- [Task instructions]
Repeat the entries without change, omitting the pictures.

Source material START

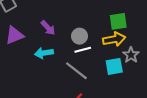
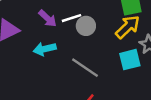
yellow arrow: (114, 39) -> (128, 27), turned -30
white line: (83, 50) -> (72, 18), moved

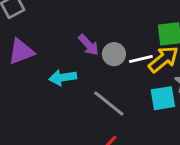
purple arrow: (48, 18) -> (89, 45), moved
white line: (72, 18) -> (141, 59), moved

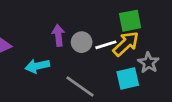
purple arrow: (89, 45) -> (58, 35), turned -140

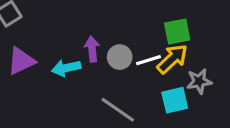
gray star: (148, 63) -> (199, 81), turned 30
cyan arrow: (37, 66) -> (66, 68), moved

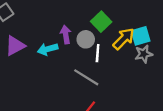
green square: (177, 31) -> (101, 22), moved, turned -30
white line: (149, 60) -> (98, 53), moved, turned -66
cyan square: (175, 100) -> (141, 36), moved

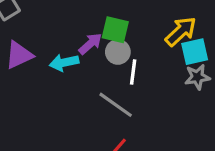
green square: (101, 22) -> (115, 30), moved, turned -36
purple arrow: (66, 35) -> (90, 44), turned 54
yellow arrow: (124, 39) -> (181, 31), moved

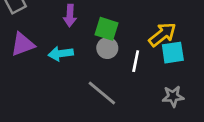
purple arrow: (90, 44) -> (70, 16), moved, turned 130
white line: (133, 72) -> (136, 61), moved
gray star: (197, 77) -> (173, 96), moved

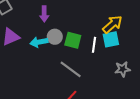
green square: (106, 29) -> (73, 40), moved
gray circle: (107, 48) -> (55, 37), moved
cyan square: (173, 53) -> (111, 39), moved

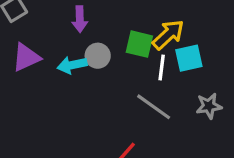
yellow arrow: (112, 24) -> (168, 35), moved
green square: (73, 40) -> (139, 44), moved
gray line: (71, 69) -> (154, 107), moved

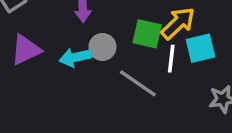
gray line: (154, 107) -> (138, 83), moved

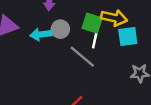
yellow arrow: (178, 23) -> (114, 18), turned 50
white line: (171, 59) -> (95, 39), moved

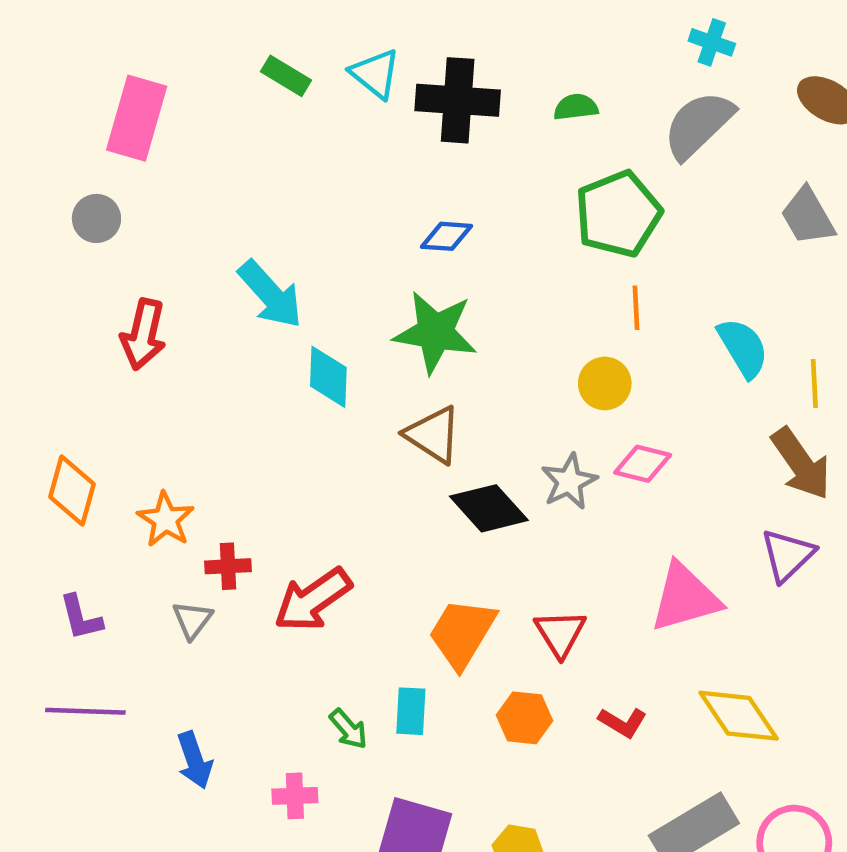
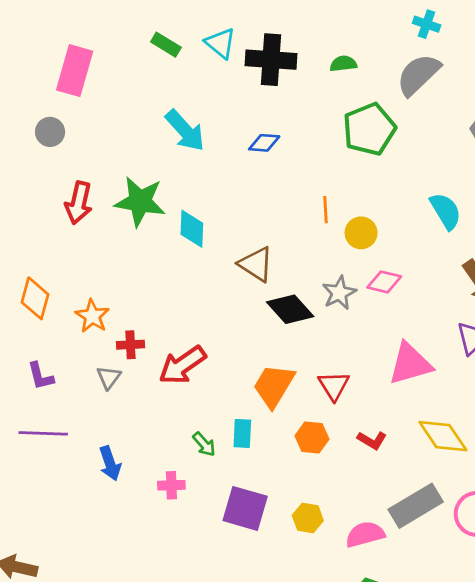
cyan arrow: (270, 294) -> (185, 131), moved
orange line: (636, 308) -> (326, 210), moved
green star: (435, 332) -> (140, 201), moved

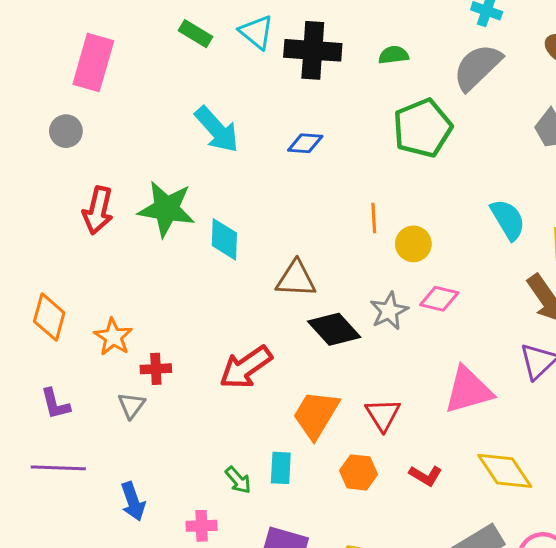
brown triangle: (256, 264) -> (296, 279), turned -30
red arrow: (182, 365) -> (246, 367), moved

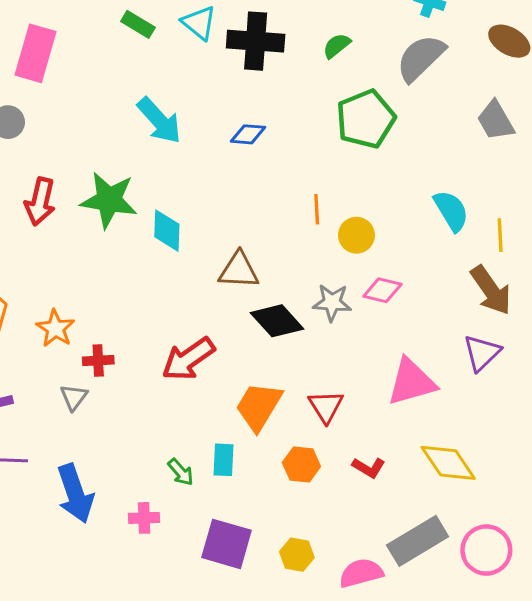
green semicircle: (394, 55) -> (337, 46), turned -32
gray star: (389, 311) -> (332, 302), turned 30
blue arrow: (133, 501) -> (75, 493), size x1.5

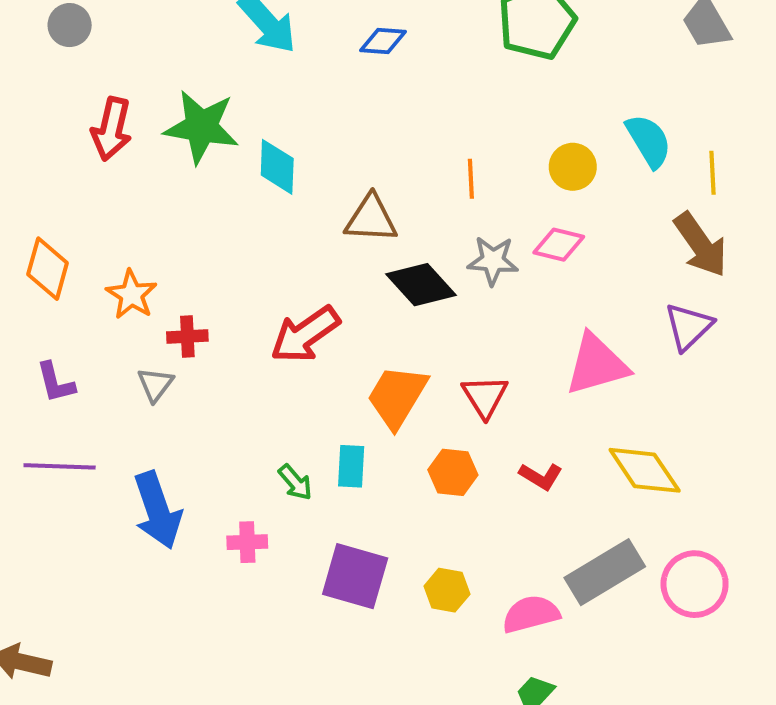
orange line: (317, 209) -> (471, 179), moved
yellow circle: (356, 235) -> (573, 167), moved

Source material END

- [Task answer]
yellow arrow: (114, 39) -> (128, 27), turned -30
white line: (83, 50) -> (72, 18), moved

purple arrow: (48, 18) -> (89, 45), moved
white line: (72, 18) -> (141, 59), moved

purple arrow: (89, 45) -> (58, 35), turned -140

gray star: (148, 63) -> (199, 81), turned 30
cyan arrow: (37, 66) -> (66, 68), moved

green square: (177, 31) -> (101, 22), moved, turned -30
white line: (149, 60) -> (98, 53), moved, turned -66
cyan square: (175, 100) -> (141, 36), moved

green square: (101, 22) -> (115, 30), moved, turned -36
purple arrow: (66, 35) -> (90, 44), turned 54
yellow arrow: (124, 39) -> (181, 31), moved

purple arrow: (90, 44) -> (70, 16), moved, turned 130
white line: (133, 72) -> (136, 61), moved
gray star: (197, 77) -> (173, 96), moved

green square: (106, 29) -> (73, 40), moved
gray circle: (107, 48) -> (55, 37), moved
cyan square: (173, 53) -> (111, 39), moved

yellow arrow: (112, 24) -> (168, 35), moved
green square: (73, 40) -> (139, 44), moved
gray line: (71, 69) -> (154, 107), moved

gray line: (154, 107) -> (138, 83), moved

yellow arrow: (178, 23) -> (114, 18), turned 50
white line: (171, 59) -> (95, 39), moved

cyan arrow: (270, 294) -> (185, 131), moved
orange line: (636, 308) -> (326, 210), moved
green star: (435, 332) -> (140, 201), moved

brown triangle: (256, 264) -> (296, 279), turned -30
red arrow: (182, 365) -> (246, 367), moved

green semicircle: (394, 55) -> (337, 46), turned -32
gray star: (389, 311) -> (332, 302), turned 30
blue arrow: (133, 501) -> (75, 493), size x1.5

orange line: (317, 209) -> (471, 179), moved
yellow circle: (356, 235) -> (573, 167), moved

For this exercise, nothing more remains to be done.